_YOUR ASSIGNMENT:_ Lines before the one containing "V103: 5V (plus" are not wanted; restate the rest below word for word, through the last line, but drop any pictures.

_Extracted data entries:_
============

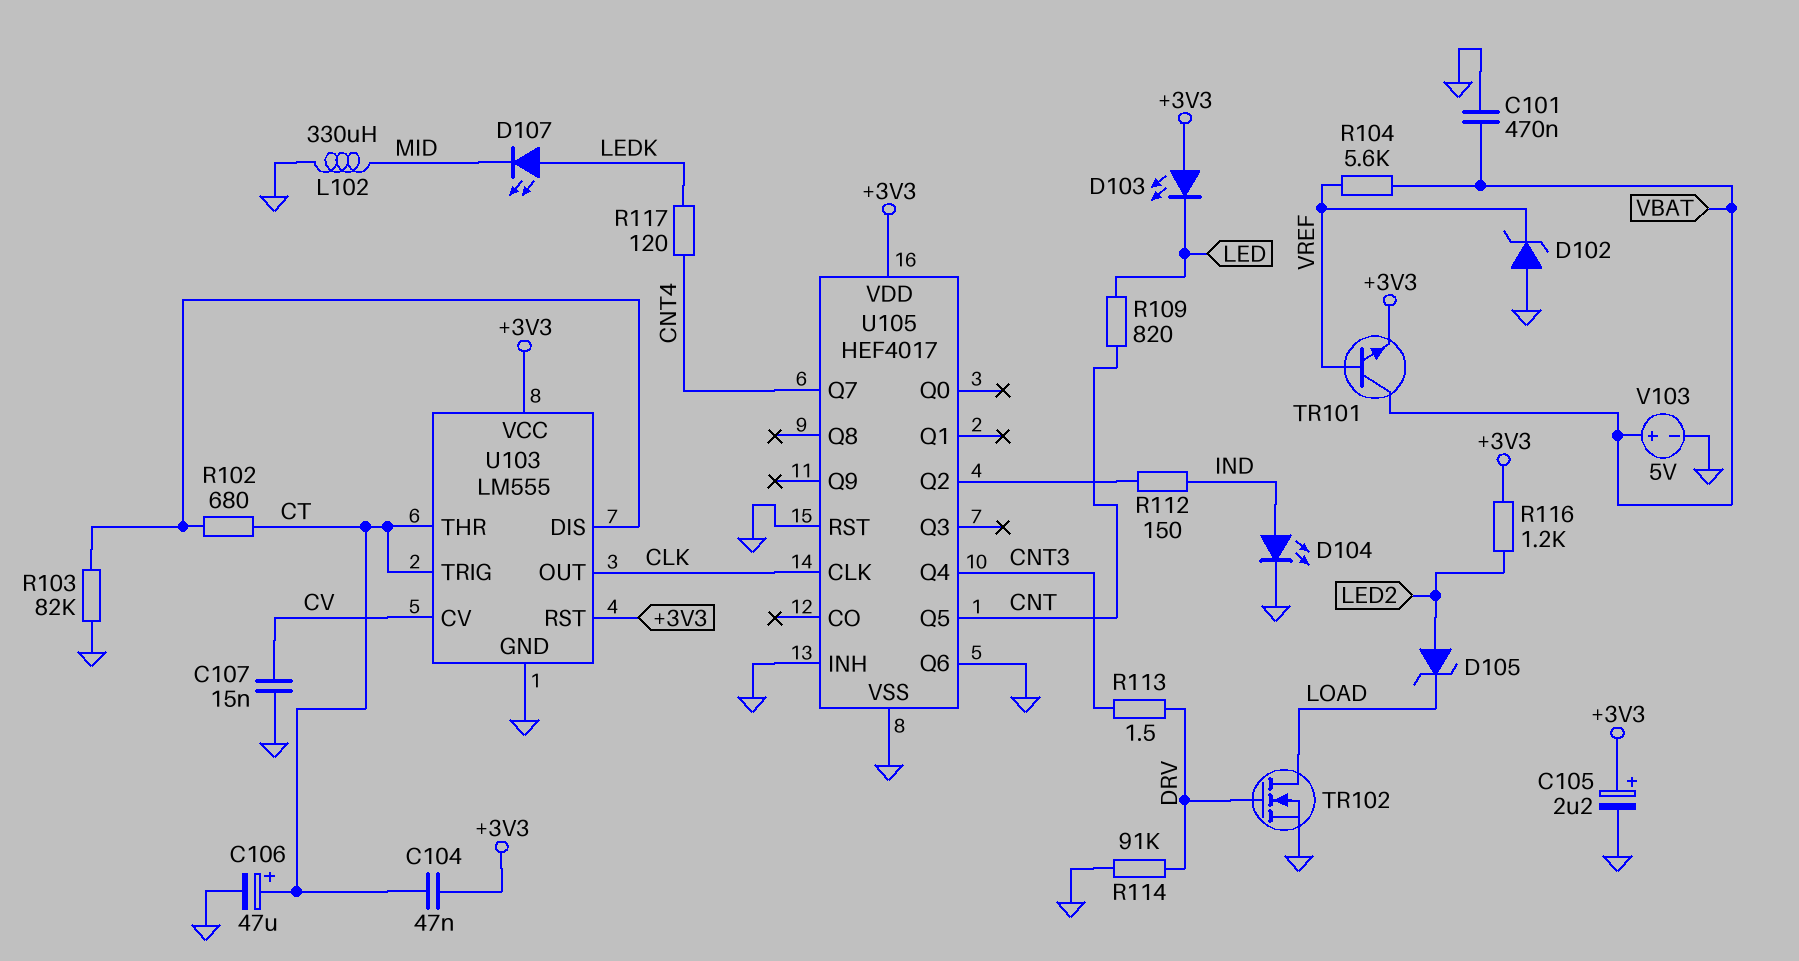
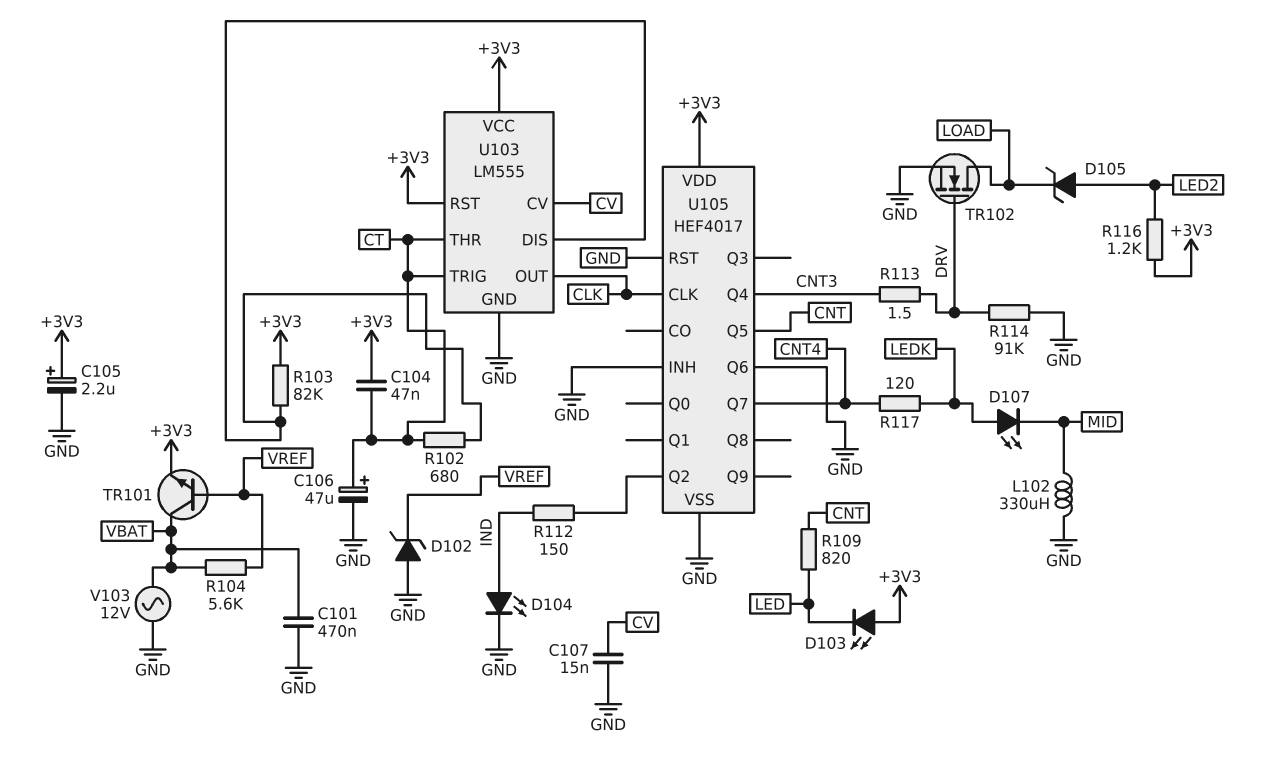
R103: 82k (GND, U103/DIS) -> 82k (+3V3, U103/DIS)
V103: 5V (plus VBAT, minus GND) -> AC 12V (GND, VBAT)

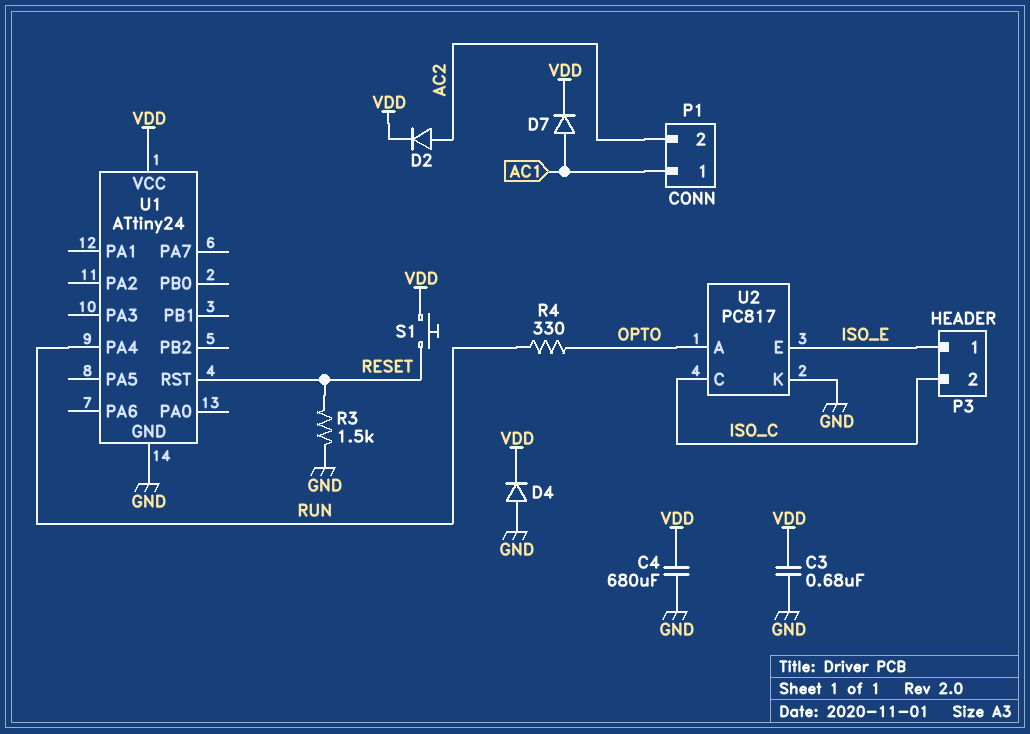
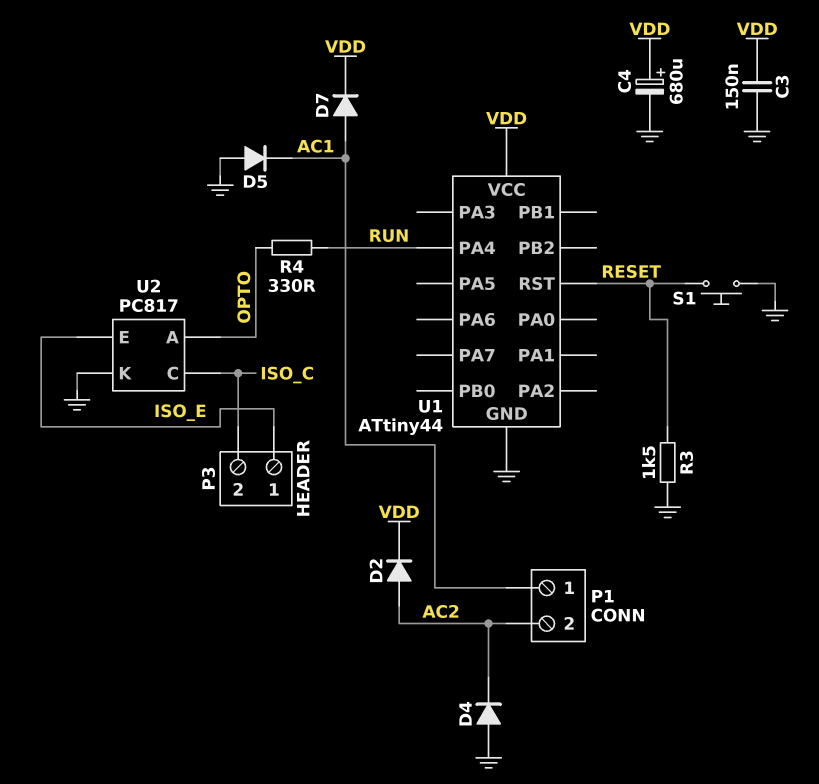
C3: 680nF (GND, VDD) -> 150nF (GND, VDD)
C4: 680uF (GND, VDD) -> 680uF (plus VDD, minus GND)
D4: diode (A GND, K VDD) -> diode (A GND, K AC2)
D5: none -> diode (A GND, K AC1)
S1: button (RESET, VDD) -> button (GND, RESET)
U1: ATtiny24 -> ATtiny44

============

_REPLY:_
V103: 5V (plus VBAT, minus GND) -> AC 12V (GND, VBAT)

C3: 680nF (GND, VDD) -> 150nF (GND, VDD)
C4: 680uF (GND, VDD) -> 680uF (plus VDD, minus GND)
D4: diode (A GND, K VDD) -> diode (A GND, K AC2)
D5: none -> diode (A GND, K AC1)
S1: button (RESET, VDD) -> button (GND, RESET)
U1: ATtiny24 -> ATtiny44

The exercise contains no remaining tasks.